**TASK BRIEF:**
Would you transcribe the entries below, beginning at the line with "none -> lime plate E7:F8 level 1" and ending after the line with "none -> lime tile H7:M7 level 1", exactly, with no picture and nothing more?

::: PROVIDED RECORDS

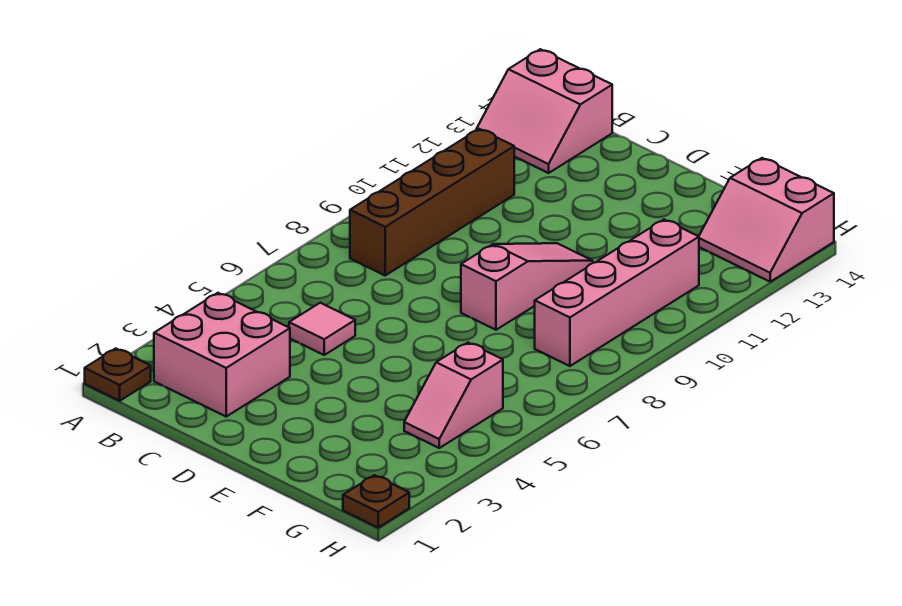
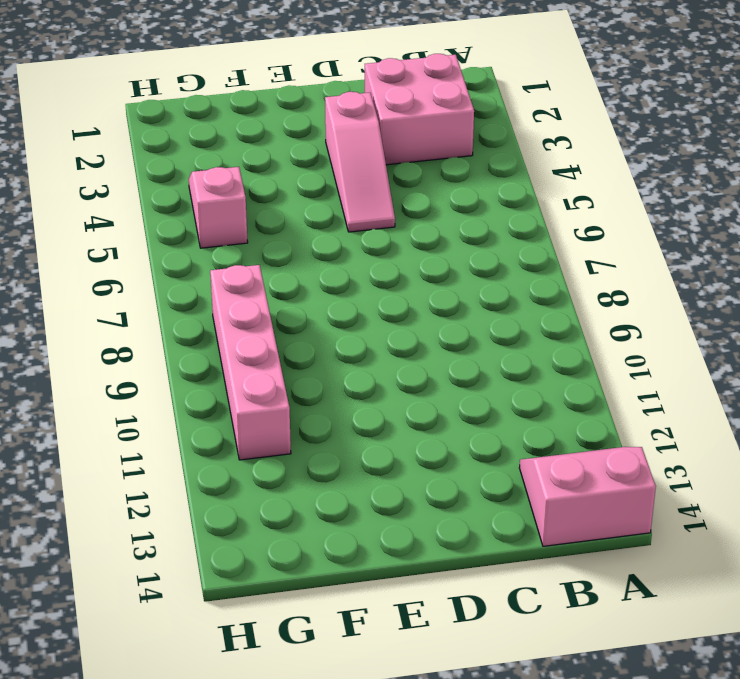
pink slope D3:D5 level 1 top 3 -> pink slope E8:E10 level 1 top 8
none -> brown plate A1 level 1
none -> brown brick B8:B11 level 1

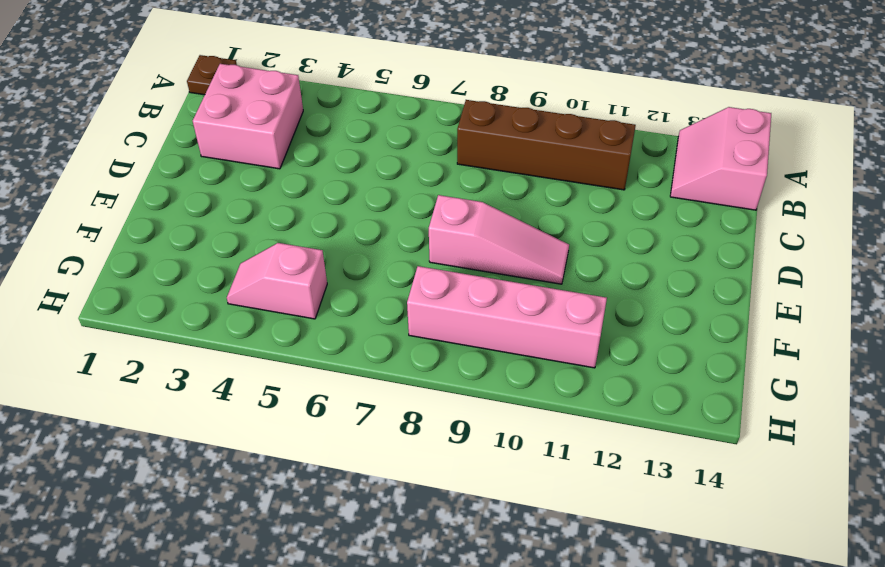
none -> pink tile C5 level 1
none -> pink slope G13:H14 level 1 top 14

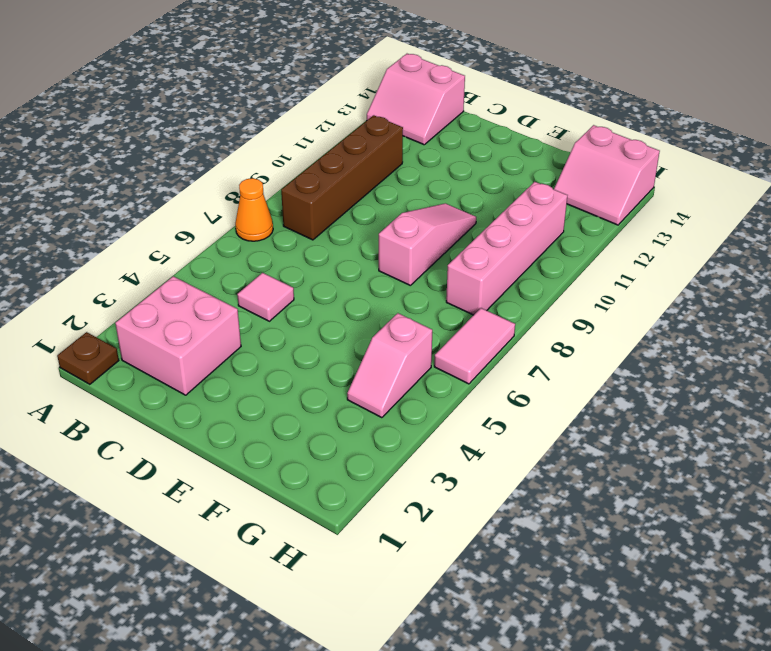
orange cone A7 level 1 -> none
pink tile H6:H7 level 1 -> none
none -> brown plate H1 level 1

::::::
::: PROVIDED RECORDS

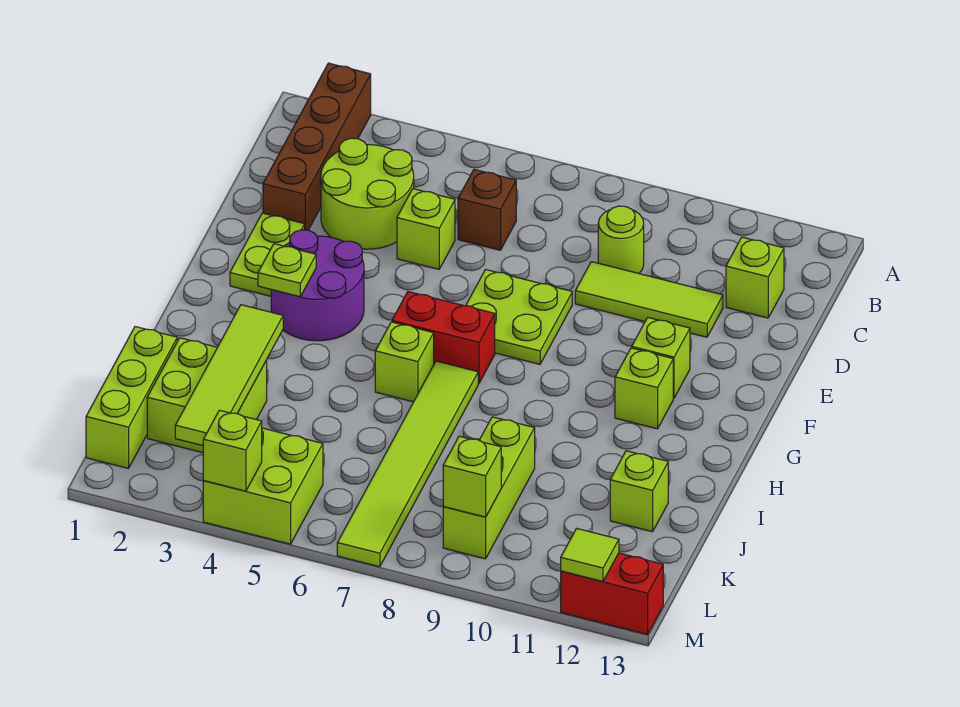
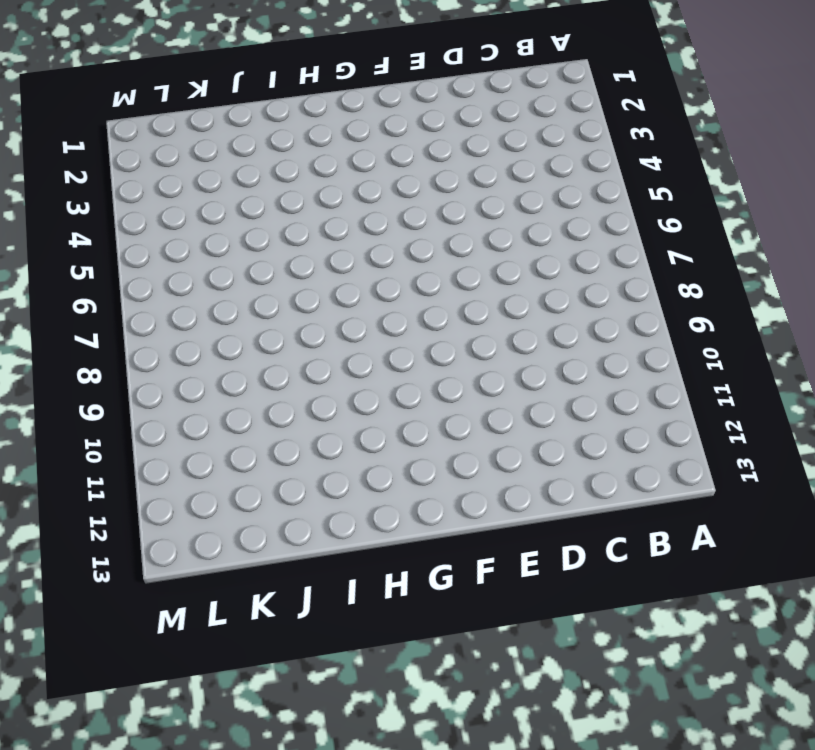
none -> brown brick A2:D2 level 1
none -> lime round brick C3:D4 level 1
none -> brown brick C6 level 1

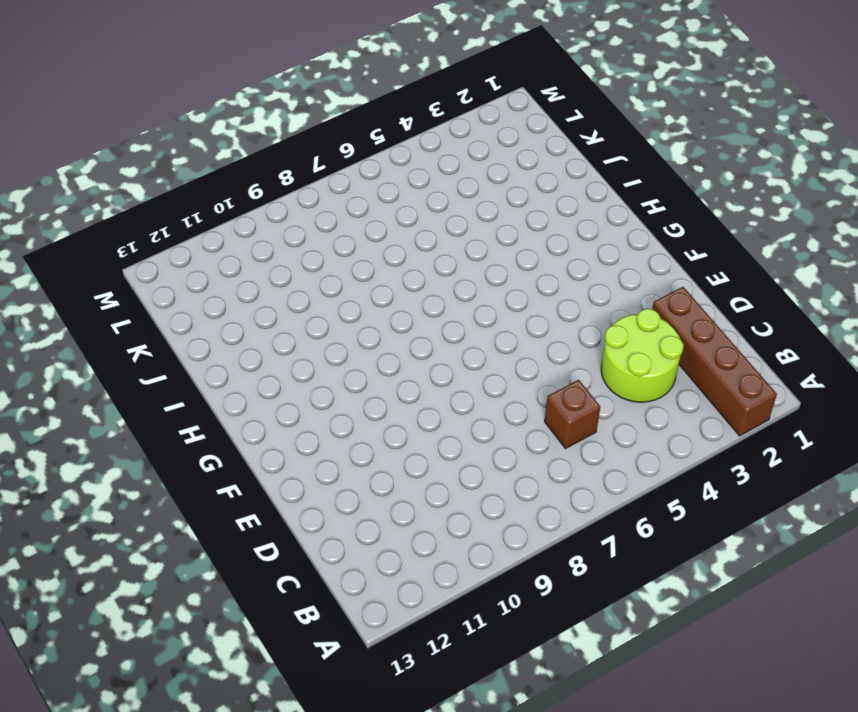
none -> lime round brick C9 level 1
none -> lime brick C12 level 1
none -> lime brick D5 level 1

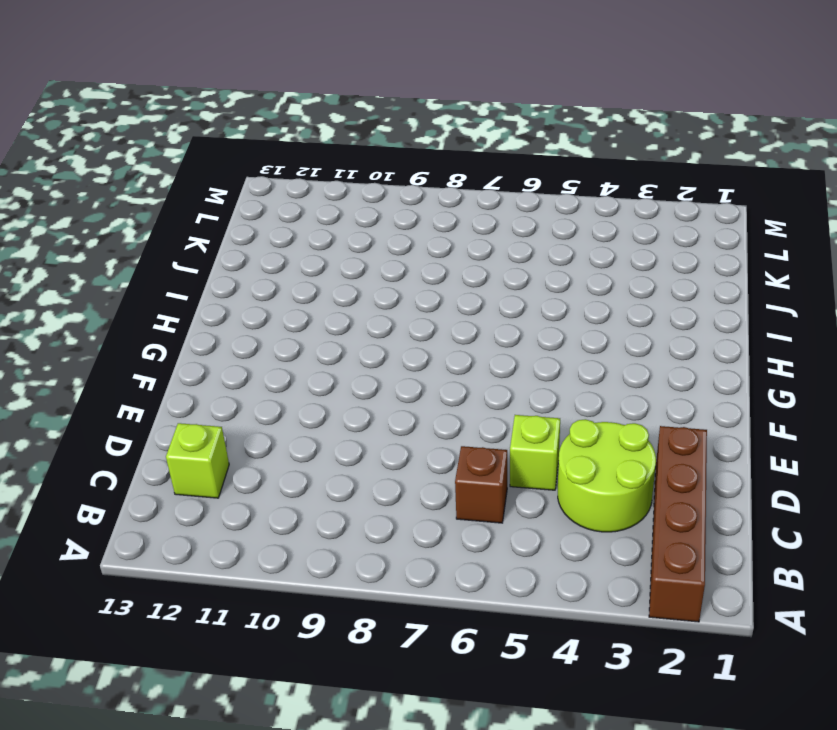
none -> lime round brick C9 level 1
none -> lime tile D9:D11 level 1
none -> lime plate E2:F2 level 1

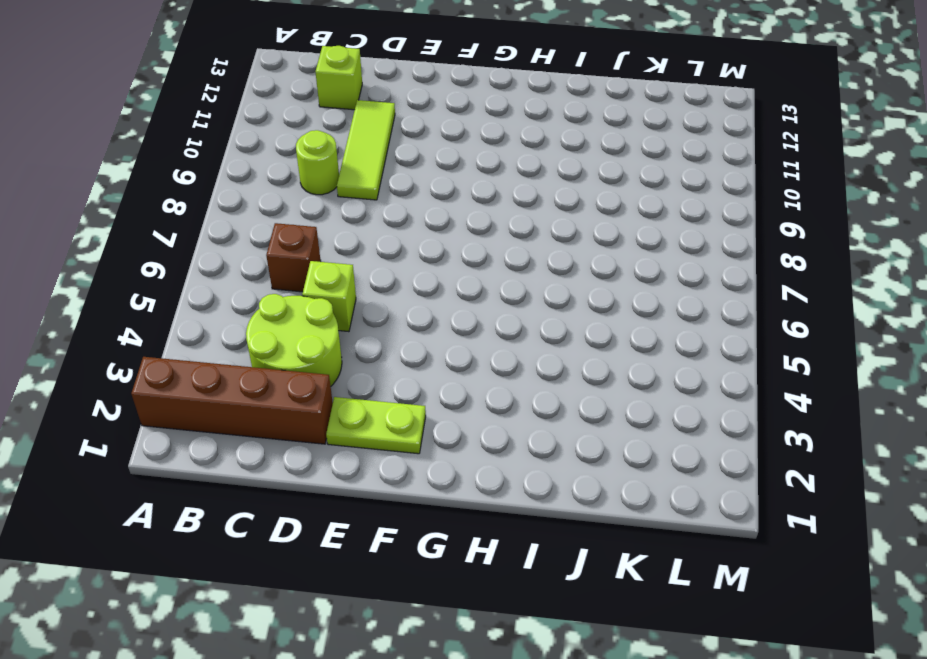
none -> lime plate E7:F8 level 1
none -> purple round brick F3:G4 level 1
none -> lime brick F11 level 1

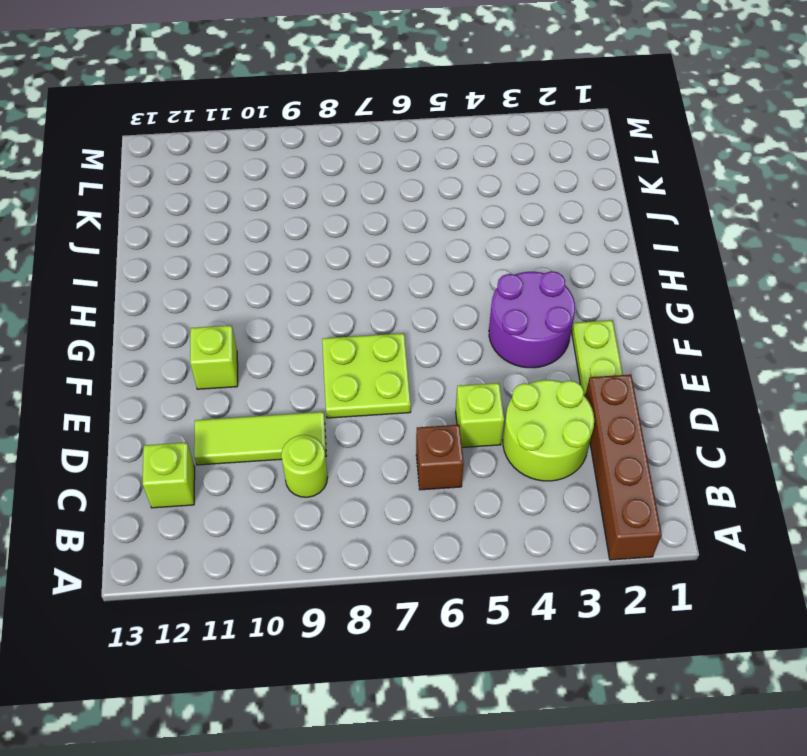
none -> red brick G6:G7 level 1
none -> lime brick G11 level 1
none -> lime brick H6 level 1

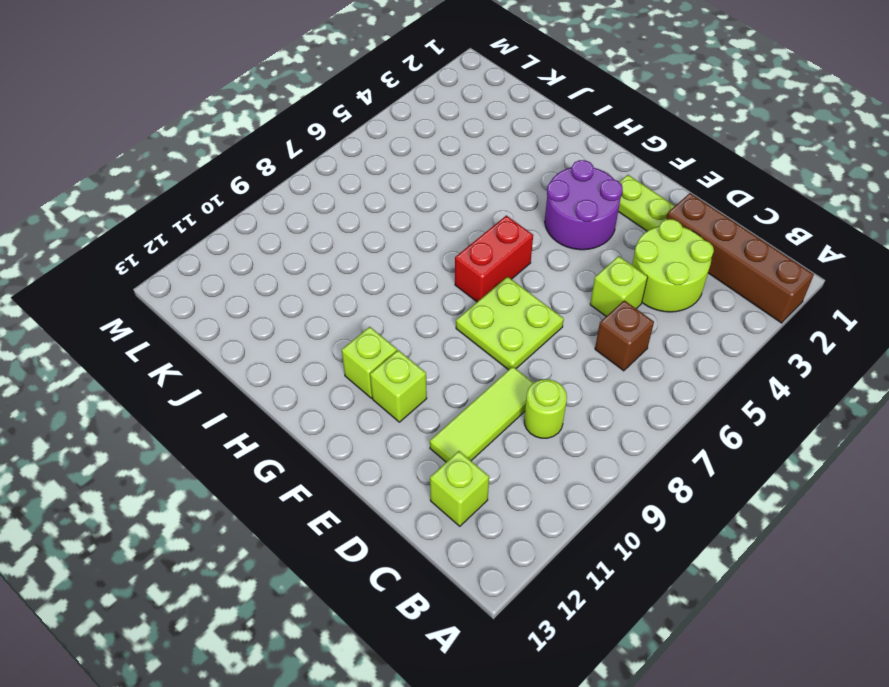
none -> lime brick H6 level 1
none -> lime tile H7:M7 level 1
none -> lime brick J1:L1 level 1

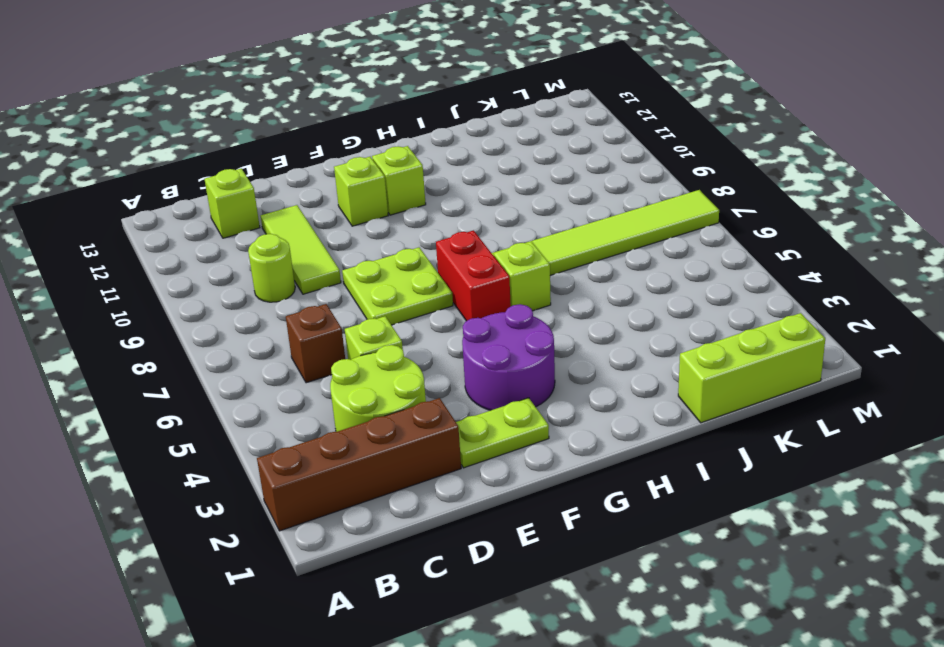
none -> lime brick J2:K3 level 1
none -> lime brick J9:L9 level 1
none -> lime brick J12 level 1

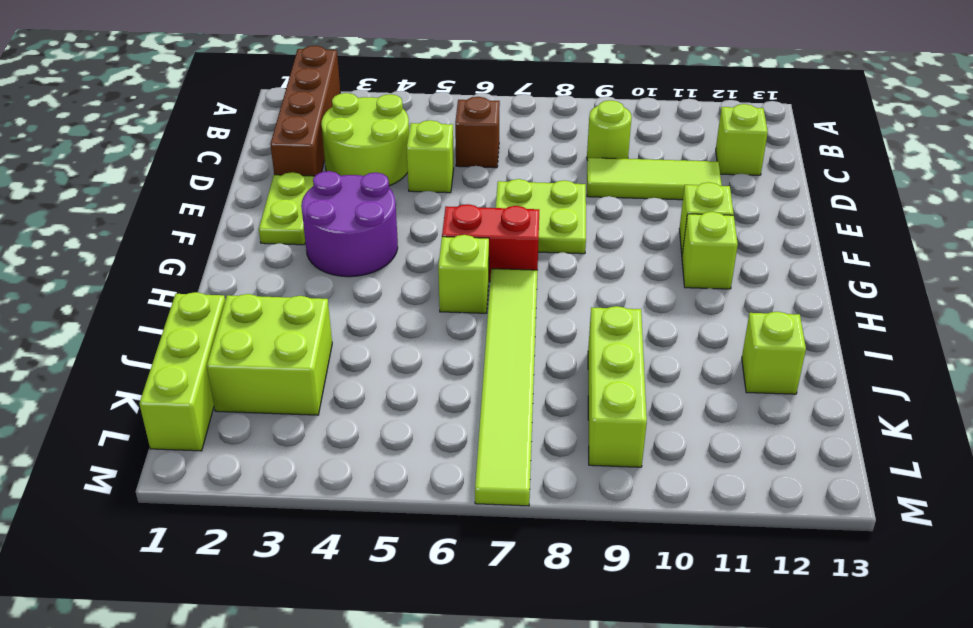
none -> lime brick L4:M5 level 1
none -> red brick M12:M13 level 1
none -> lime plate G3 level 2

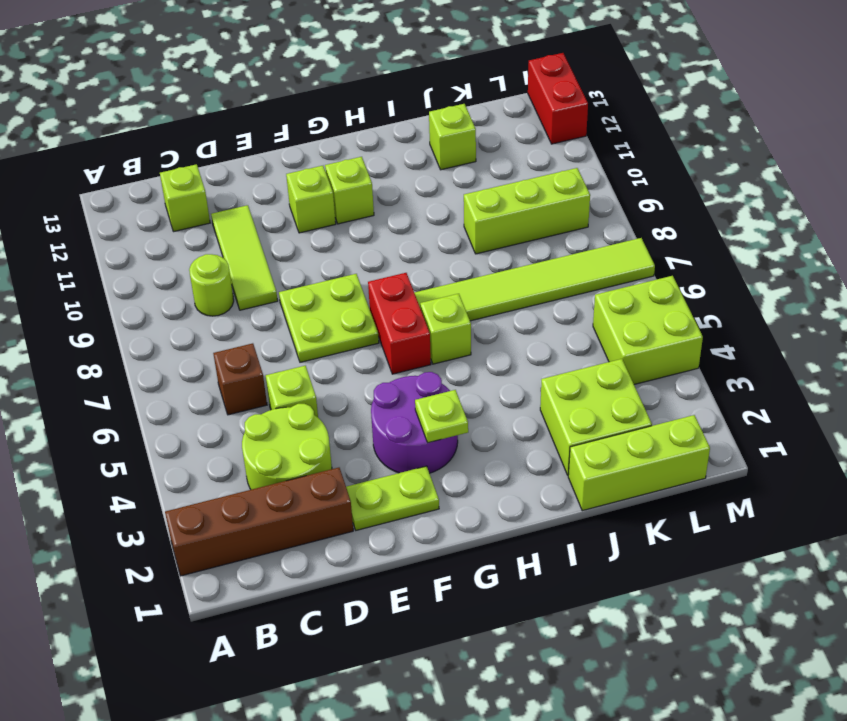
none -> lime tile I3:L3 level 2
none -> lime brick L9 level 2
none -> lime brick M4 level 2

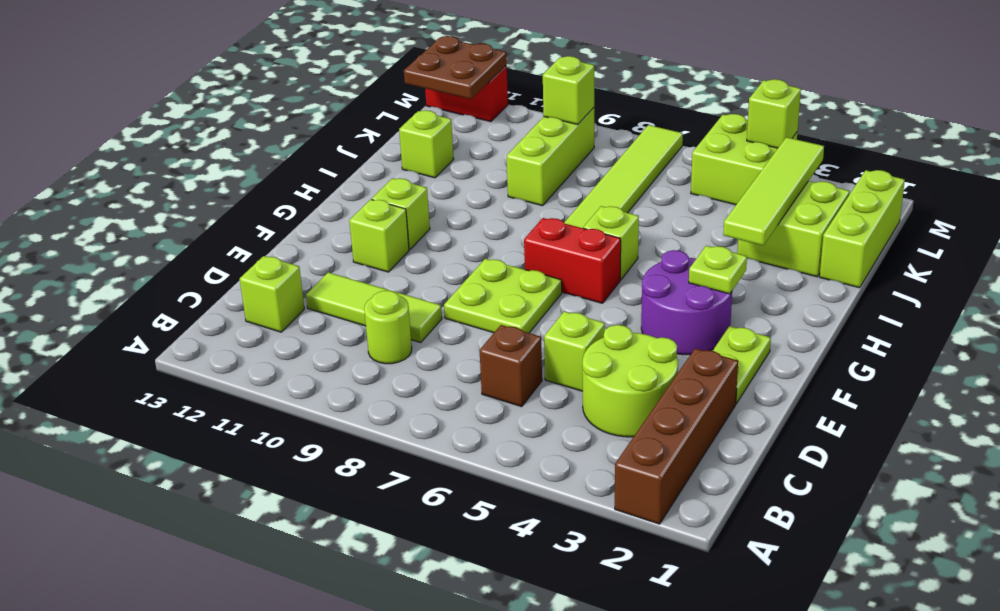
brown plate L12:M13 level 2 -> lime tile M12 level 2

::::::

**ANSWER BOX:**
none -> lime plate E7:F8 level 1
none -> purple round brick F3:G4 level 1
none -> lime brick F11 level 1

none -> red brick G6:G7 level 1
none -> lime brick G11 level 1
none -> lime brick H6 level 1

none -> lime brick H6 level 1
none -> lime tile H7:M7 level 1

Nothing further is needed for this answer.